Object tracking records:
-- Opening Marker --

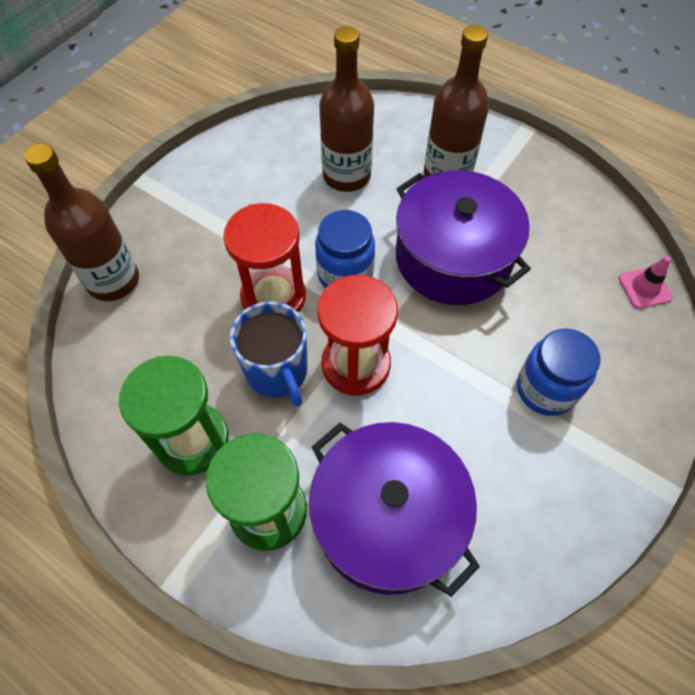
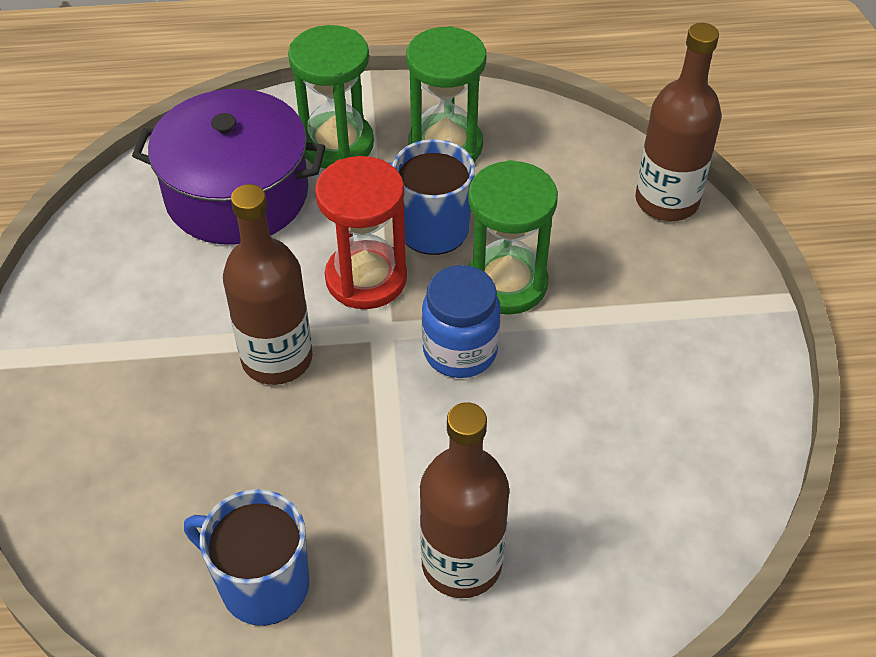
camera: 140 degrees right, 10 degrees down
red hourglass [223,203,306,313] -> green hourglass [468,160,558,315]
brown bottle [319,26,374,192] -> brown bottle moved to [223,184,313,385]
purple pot [396,170,531,305] -> none
blue jar [517,329,600,416] -> none
pink traffic cone [619,256,673,309] -> none
none -> blue mug [184,489,309,626]

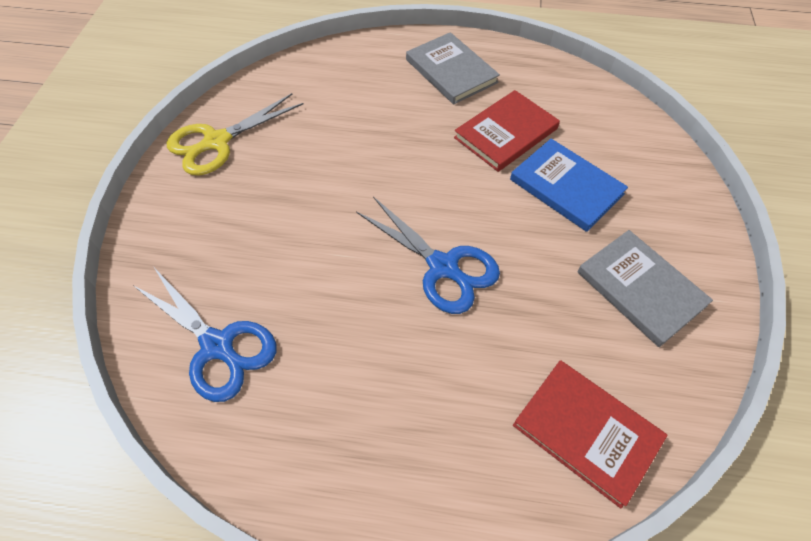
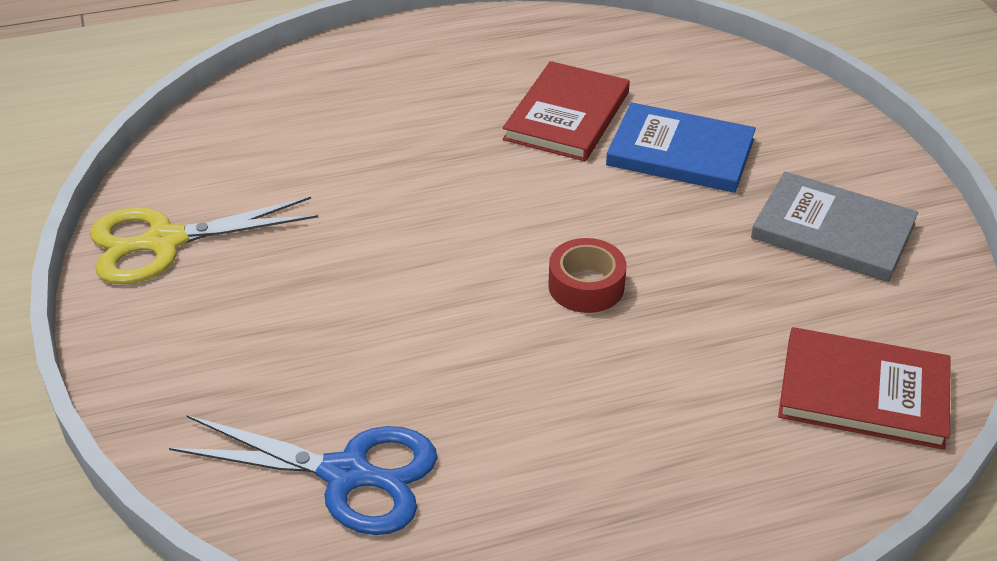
camera: 25 degrees left, 15 degrees down
yellow scissors [167,93,304,176] -> yellow scissors turned 45 degrees clockwise [90,197,318,284]
blue scissors [356,197,500,314] -> red tape [548,238,626,313]
grey book [406,32,500,105] -> none

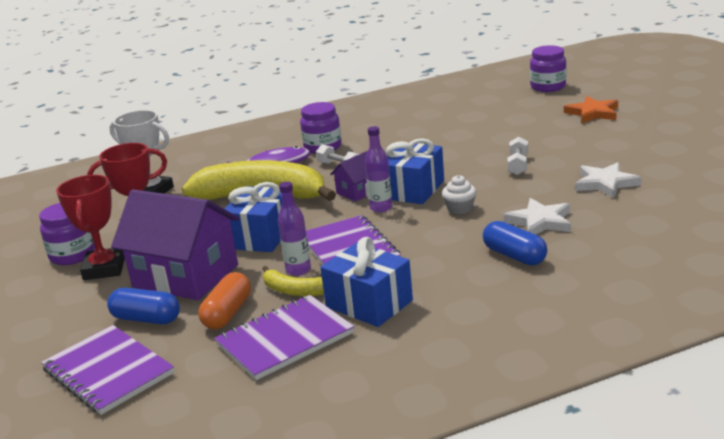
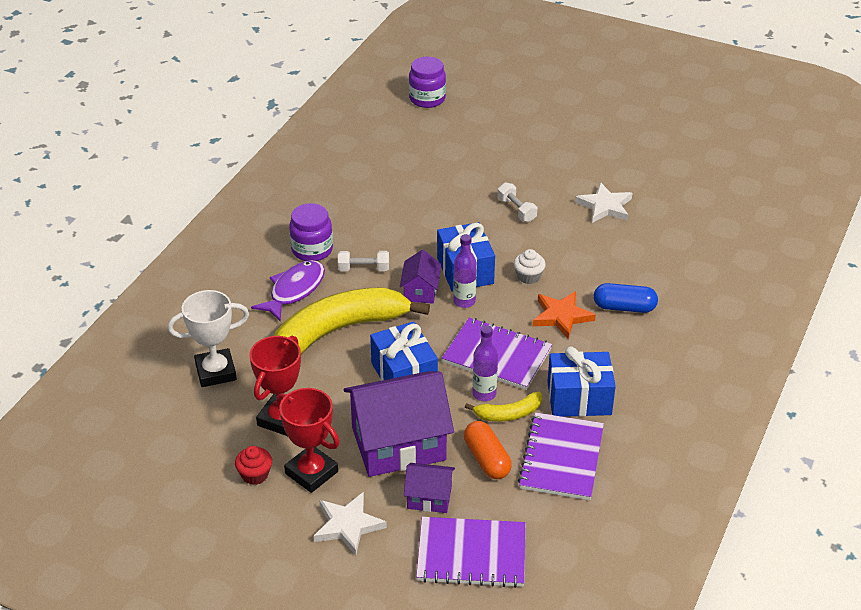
camera: 45 degrees left, 15 degrees up
purple jar [39,203,95,265] -> red cupcake [235,446,272,485]
blue capsule [107,288,180,324] -> purple house [404,463,455,513]
white star [504,198,571,234] -> white star moved to [314,492,387,555]
orange star [564,96,618,123] -> orange star moved to [533,291,596,339]

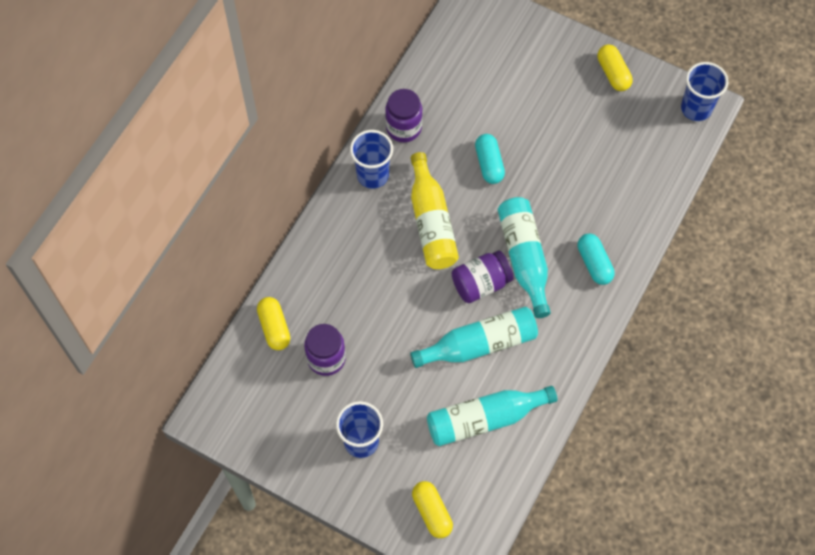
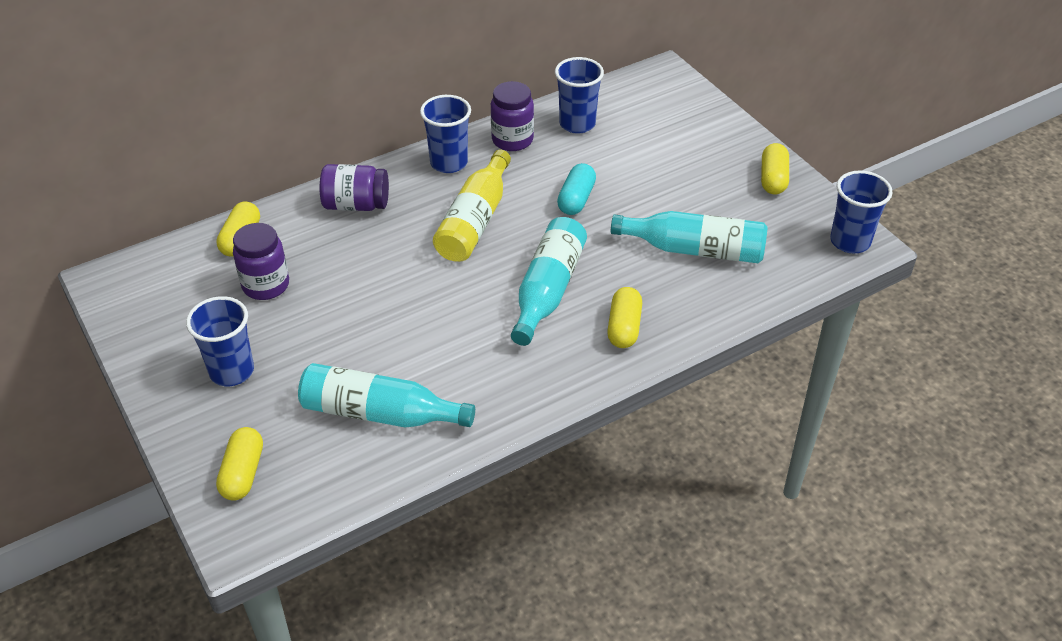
camera: 30 degrees right, 20 degrees down
turquoise bottle [410,307,538,368] -> turquoise bottle moved to [611,211,768,263]
purple jar [452,251,514,303] -> purple jar moved to [320,164,389,211]
turquoise capsule [578,233,615,285] -> yellow capsule [607,287,642,348]
none -> blue cup [555,57,604,134]

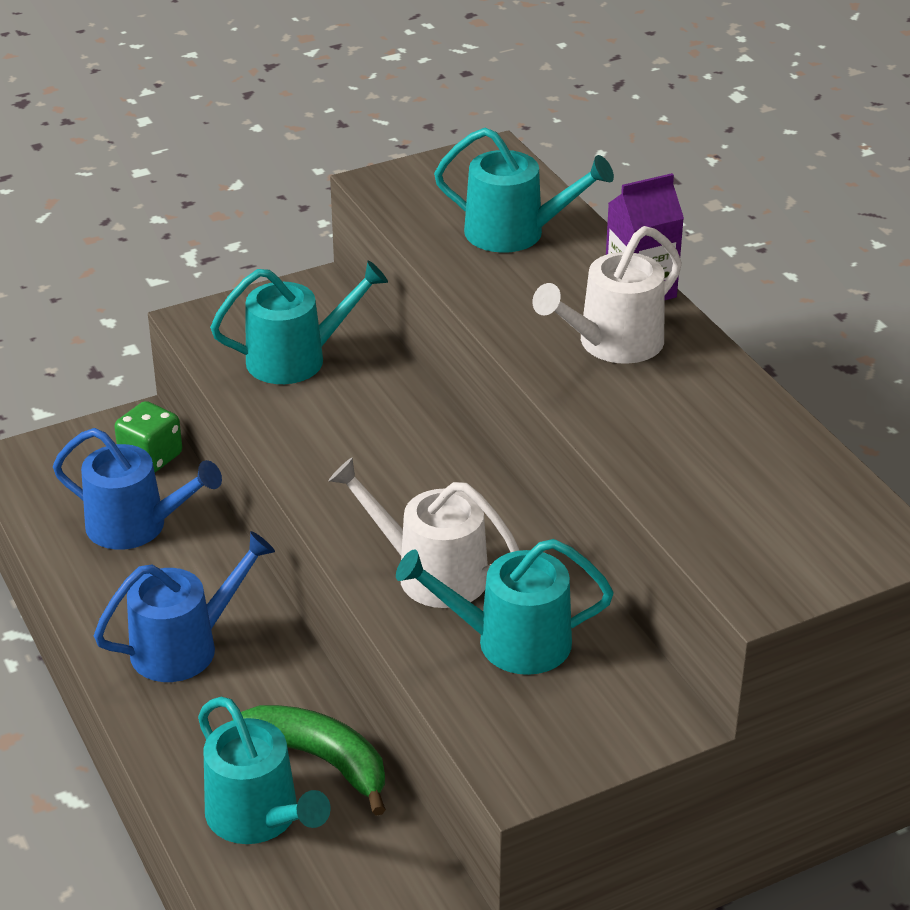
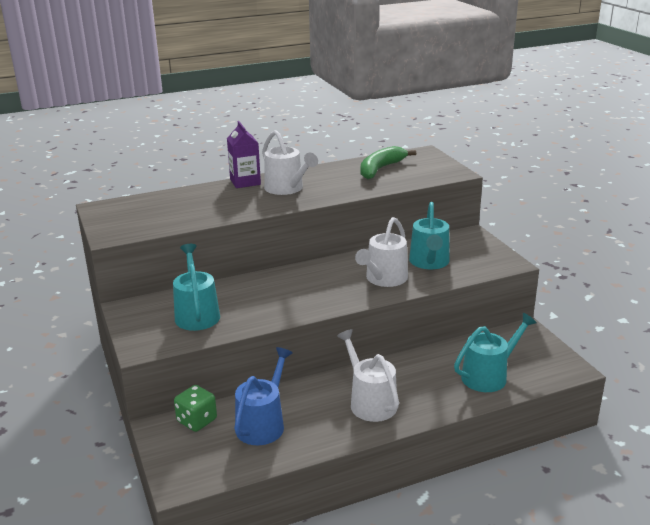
camera: 85 degrees left, 10 degrees down
blue watering can [94,531,275,682] -> white watering can [337,329,399,422]
green banana [232,705,386,816] -> green banana moved to [360,146,416,179]
turquoise watering can [434,128,614,253] -> none

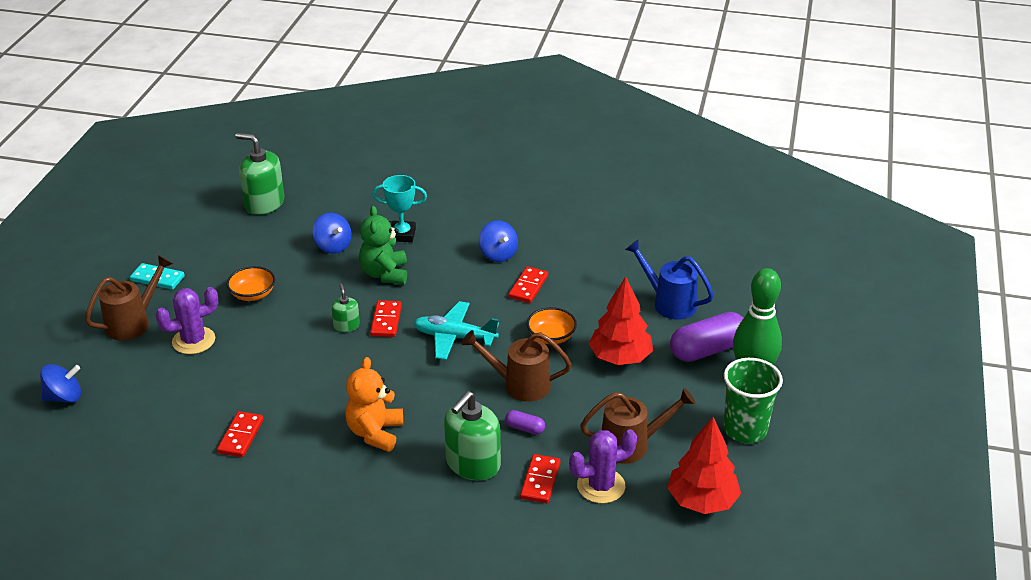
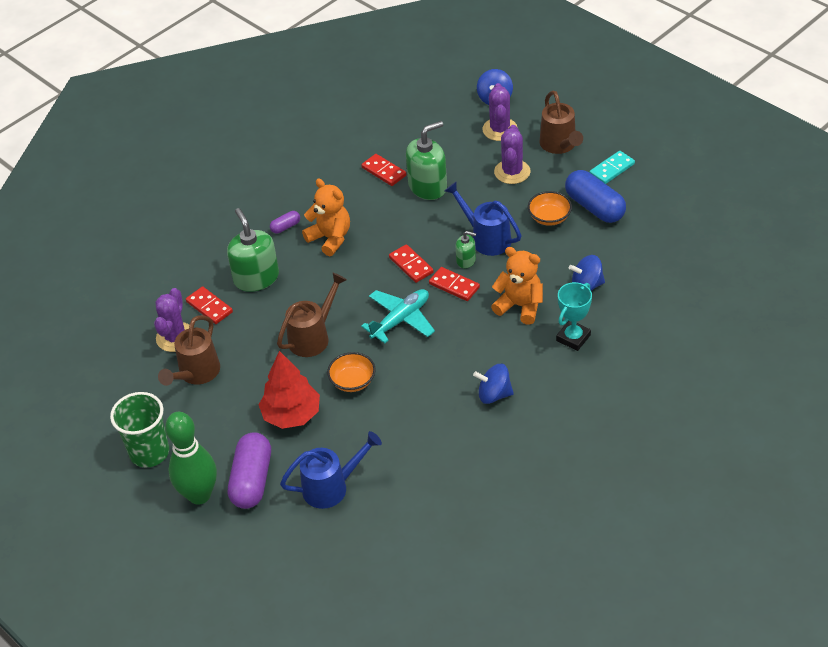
camera: 125 degrees right, 10 degrees up
green soap dispenser [235,133,285,215] -> green soap dispenser moved to [406,121,447,200]
green teddy bear [359,206,407,284] -> orange teddy bear [491,247,543,325]
purple capsule [505,410,545,434] -> purple capsule moved to [270,211,300,234]
red domino [508,266,548,303] -> red domino moved to [389,244,434,283]
red tree [668,417,741,514] -> none
none -> blue watering can [445,182,521,256]
none -> purple cactus [482,83,518,141]
none -> blue capsule [565,170,626,223]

-- Closing Marker --

# Task to complete
Please set down each line of the data above exactly as written, without the pictures.

# Reply
camera: 140 degrees right, 10 degrees down
red hourglass [223,203,306,313] -> green hourglass [468,160,558,315]
brown bottle [319,26,374,192] -> brown bottle moved to [223,184,313,385]
purple pot [396,170,531,305] -> none
blue jar [517,329,600,416] -> none
pink traffic cone [619,256,673,309] -> none
none -> blue mug [184,489,309,626]

camera: 25 degrees left, 15 degrees down
yellow scissors [167,93,304,176] -> yellow scissors turned 45 degrees clockwise [90,197,318,284]
blue scissors [356,197,500,314] -> red tape [548,238,626,313]
grey book [406,32,500,105] -> none

camera: 45 degrees left, 15 degrees up
purple jar [39,203,95,265] -> red cupcake [235,446,272,485]
blue capsule [107,288,180,324] -> purple house [404,463,455,513]
white star [504,198,571,234] -> white star moved to [314,492,387,555]
orange star [564,96,618,123] -> orange star moved to [533,291,596,339]

camera: 30 degrees right, 20 degrees down
turquoise bottle [410,307,538,368] -> turquoise bottle moved to [611,211,768,263]
purple jar [452,251,514,303] -> purple jar moved to [320,164,389,211]
turquoise capsule [578,233,615,285] -> yellow capsule [607,287,642,348]
none -> blue cup [555,57,604,134]

camera: 85 degrees left, 10 degrees down
blue watering can [94,531,275,682] -> white watering can [337,329,399,422]
green banana [232,705,386,816] -> green banana moved to [360,146,416,179]
turquoise watering can [434,128,614,253] -> none

camera: 125 degrees right, 10 degrees up
green soap dispenser [235,133,285,215] -> green soap dispenser moved to [406,121,447,200]
green teddy bear [359,206,407,284] -> orange teddy bear [491,247,543,325]
purple capsule [505,410,545,434] -> purple capsule moved to [270,211,300,234]
red domino [508,266,548,303] -> red domino moved to [389,244,434,283]
red tree [668,417,741,514] -> none
none -> blue watering can [445,182,521,256]
none -> purple cactus [482,83,518,141]
none -> blue capsule [565,170,626,223]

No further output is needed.